Start of Block

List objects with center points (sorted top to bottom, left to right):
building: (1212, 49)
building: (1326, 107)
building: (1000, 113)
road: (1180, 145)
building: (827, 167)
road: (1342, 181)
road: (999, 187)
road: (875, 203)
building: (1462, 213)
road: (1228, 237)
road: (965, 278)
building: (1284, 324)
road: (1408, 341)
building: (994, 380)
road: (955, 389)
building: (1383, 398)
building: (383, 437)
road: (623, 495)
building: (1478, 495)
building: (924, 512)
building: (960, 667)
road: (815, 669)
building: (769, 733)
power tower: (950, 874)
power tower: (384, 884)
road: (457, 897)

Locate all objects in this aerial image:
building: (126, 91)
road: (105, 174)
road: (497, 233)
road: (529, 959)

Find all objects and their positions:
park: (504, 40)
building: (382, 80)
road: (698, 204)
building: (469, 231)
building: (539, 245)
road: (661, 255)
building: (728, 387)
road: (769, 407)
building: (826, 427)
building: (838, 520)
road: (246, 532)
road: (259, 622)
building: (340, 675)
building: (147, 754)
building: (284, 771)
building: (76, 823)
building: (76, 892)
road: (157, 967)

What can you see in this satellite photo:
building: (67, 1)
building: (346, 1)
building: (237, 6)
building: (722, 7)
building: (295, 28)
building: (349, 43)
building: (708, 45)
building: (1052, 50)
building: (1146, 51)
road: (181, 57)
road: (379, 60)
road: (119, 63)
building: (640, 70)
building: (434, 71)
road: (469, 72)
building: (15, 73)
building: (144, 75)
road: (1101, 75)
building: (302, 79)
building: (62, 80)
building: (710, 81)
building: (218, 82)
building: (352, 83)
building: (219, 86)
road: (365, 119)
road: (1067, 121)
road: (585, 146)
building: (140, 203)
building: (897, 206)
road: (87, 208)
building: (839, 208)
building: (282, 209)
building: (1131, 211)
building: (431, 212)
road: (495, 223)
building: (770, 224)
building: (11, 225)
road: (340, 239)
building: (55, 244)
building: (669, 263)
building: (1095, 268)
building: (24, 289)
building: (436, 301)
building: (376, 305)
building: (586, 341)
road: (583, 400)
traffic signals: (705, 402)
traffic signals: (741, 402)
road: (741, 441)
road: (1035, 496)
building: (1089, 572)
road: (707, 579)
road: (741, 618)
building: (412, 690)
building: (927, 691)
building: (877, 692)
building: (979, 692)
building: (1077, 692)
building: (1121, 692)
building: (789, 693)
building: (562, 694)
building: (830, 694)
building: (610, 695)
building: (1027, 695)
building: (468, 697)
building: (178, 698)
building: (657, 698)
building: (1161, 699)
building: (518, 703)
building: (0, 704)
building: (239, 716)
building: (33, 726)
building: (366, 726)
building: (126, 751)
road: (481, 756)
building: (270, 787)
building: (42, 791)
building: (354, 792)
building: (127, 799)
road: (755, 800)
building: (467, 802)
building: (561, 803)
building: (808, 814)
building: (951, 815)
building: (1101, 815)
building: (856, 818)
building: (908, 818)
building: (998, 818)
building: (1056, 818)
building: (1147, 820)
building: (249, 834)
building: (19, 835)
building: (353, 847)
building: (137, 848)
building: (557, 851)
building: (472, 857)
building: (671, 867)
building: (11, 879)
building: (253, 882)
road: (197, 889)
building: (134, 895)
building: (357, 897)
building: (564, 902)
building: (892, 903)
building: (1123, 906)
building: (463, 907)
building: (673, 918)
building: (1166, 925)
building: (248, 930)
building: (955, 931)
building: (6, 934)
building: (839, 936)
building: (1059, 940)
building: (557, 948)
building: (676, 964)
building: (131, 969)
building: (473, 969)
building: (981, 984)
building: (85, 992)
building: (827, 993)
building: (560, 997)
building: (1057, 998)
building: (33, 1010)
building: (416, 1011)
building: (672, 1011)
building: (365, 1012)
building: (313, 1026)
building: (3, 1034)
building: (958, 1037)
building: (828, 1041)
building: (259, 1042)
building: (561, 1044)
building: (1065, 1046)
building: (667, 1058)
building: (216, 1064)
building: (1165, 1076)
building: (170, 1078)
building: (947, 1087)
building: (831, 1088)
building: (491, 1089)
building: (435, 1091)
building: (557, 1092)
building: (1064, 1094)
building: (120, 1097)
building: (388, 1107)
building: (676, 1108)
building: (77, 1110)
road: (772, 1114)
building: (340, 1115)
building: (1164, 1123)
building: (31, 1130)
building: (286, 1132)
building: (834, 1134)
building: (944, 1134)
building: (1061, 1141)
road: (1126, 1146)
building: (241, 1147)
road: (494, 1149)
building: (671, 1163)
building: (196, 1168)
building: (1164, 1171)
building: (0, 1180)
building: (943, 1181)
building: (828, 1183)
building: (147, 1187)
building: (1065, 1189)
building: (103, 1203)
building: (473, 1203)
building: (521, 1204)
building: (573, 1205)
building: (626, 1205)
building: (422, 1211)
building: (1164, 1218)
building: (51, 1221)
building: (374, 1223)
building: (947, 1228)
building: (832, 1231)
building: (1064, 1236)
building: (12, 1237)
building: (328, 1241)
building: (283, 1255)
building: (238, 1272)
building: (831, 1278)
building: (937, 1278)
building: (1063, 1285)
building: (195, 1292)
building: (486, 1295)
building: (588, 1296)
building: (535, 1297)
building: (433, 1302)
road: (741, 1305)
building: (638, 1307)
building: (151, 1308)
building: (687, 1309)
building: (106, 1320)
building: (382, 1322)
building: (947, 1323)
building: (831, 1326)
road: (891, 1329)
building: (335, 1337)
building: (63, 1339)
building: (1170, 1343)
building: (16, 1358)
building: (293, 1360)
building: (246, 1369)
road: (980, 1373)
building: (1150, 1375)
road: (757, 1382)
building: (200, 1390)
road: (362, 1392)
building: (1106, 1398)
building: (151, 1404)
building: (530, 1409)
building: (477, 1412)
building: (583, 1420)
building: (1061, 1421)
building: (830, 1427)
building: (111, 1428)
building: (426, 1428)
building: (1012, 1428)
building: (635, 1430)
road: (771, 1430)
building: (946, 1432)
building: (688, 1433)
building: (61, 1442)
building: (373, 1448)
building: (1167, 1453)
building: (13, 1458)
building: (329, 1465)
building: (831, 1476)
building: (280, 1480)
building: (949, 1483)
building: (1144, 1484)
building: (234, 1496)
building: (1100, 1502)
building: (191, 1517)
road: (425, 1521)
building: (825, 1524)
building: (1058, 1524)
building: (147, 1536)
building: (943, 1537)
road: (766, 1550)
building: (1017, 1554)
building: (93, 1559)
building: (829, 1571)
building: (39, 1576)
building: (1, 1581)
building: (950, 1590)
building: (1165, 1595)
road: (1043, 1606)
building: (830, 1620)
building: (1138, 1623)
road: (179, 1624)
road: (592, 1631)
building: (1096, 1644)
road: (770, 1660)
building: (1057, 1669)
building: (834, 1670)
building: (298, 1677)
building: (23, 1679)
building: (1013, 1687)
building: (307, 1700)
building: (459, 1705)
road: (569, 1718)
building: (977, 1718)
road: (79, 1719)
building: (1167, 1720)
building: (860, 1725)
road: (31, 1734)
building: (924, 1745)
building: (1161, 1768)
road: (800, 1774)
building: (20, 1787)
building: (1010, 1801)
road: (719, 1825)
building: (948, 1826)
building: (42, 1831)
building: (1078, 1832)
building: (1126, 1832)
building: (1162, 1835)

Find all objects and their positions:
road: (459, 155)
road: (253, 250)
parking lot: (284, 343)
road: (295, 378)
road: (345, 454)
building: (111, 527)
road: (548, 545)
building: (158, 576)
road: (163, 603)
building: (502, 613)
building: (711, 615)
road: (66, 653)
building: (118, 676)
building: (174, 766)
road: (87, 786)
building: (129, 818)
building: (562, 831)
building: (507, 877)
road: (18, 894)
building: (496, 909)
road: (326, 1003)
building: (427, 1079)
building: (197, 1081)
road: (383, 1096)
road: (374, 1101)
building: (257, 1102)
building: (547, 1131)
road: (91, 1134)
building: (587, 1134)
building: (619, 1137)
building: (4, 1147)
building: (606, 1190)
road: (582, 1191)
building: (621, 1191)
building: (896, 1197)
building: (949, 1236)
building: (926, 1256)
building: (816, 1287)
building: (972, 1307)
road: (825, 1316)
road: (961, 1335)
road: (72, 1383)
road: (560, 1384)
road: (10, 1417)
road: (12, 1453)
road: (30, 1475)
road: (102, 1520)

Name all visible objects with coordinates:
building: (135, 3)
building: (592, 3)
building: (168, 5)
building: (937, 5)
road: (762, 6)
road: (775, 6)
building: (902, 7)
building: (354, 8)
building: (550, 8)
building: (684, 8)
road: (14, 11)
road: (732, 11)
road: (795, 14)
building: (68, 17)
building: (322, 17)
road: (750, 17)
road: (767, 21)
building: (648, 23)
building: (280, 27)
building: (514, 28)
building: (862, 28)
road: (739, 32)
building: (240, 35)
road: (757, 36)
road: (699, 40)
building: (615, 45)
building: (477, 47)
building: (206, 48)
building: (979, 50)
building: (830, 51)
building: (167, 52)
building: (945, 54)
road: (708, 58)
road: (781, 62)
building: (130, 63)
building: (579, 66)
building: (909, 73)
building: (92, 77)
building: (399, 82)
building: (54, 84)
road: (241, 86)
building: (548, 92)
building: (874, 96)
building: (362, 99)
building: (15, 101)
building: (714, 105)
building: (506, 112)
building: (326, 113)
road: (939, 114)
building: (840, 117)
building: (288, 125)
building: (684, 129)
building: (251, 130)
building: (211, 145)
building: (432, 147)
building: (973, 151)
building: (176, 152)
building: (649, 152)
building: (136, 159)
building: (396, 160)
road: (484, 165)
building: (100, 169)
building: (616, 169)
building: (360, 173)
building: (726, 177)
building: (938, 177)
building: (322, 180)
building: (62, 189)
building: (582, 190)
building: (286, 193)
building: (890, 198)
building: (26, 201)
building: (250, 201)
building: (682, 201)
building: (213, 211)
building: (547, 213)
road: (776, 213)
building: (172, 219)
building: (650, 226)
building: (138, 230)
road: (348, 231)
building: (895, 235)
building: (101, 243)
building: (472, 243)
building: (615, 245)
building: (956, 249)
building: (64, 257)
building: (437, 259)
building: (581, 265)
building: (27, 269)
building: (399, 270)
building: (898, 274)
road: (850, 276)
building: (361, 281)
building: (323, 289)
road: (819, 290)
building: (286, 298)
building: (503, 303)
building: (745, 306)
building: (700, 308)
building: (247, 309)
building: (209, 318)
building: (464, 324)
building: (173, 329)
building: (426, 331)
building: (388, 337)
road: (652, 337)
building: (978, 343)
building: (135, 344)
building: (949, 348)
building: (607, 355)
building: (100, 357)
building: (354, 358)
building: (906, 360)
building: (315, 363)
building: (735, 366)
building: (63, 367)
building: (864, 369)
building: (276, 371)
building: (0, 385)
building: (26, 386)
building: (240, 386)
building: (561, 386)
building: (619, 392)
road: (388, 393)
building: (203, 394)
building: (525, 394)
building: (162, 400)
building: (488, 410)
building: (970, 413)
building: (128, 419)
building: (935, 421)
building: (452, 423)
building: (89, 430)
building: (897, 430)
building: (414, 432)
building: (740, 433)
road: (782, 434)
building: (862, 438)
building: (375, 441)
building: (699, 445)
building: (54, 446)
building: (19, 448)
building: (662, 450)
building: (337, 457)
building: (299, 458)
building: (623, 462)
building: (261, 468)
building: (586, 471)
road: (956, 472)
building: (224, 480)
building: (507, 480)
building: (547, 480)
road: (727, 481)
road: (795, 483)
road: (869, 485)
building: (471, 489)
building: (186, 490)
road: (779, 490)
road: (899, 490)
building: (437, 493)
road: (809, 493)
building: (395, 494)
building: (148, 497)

End of Block

Task prompt. Go through the data, and copy each line in which the word "power" appears.

Written solution.
power tower: (950, 874)
power tower: (384, 884)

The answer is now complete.